#### [EXERCISE DESCRIPTION]
The records underneath are to be repeated exactly, with the pictures left out.

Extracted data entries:
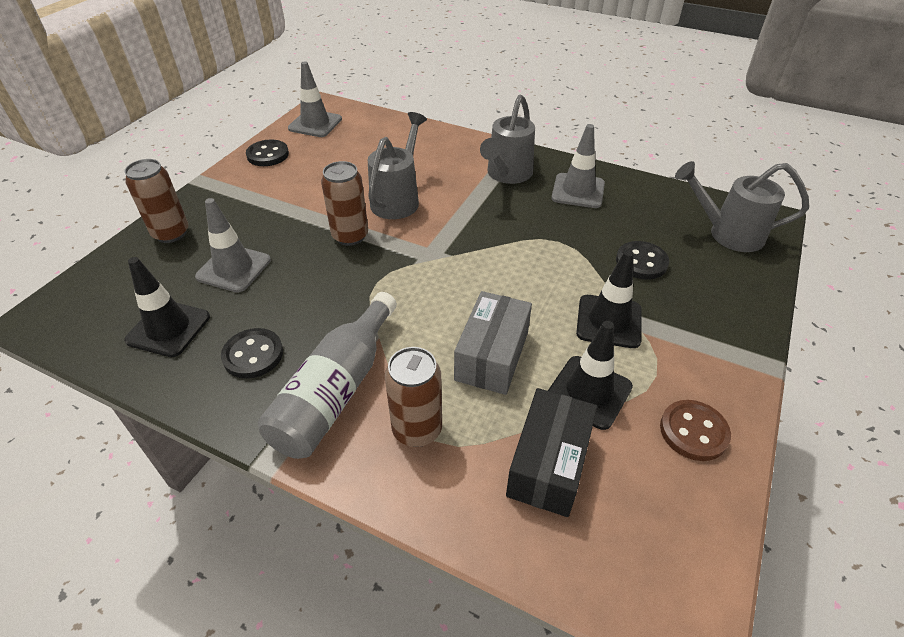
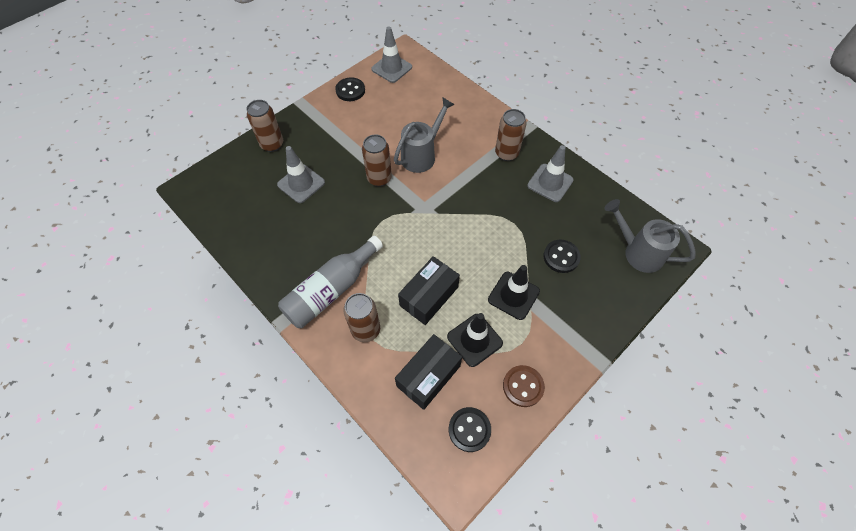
camera: 20 degrees right, 15 degrees up
black traffic cone [124,257,210,357] -> none
black button [221,328,283,379] -> black button moved to [449,407,491,452]
grey box [454,291,532,395] -> black box [398,256,460,325]
grey watering can [480,94,535,184] -> brown can [495,109,527,161]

#### [RESULT OF THIS TASK]
camera: 20 degrees right, 15 degrees up
black traffic cone [124,257,210,357] -> none
black button [221,328,283,379] -> black button moved to [449,407,491,452]
grey box [454,291,532,395] -> black box [398,256,460,325]
grey watering can [480,94,535,184] -> brown can [495,109,527,161]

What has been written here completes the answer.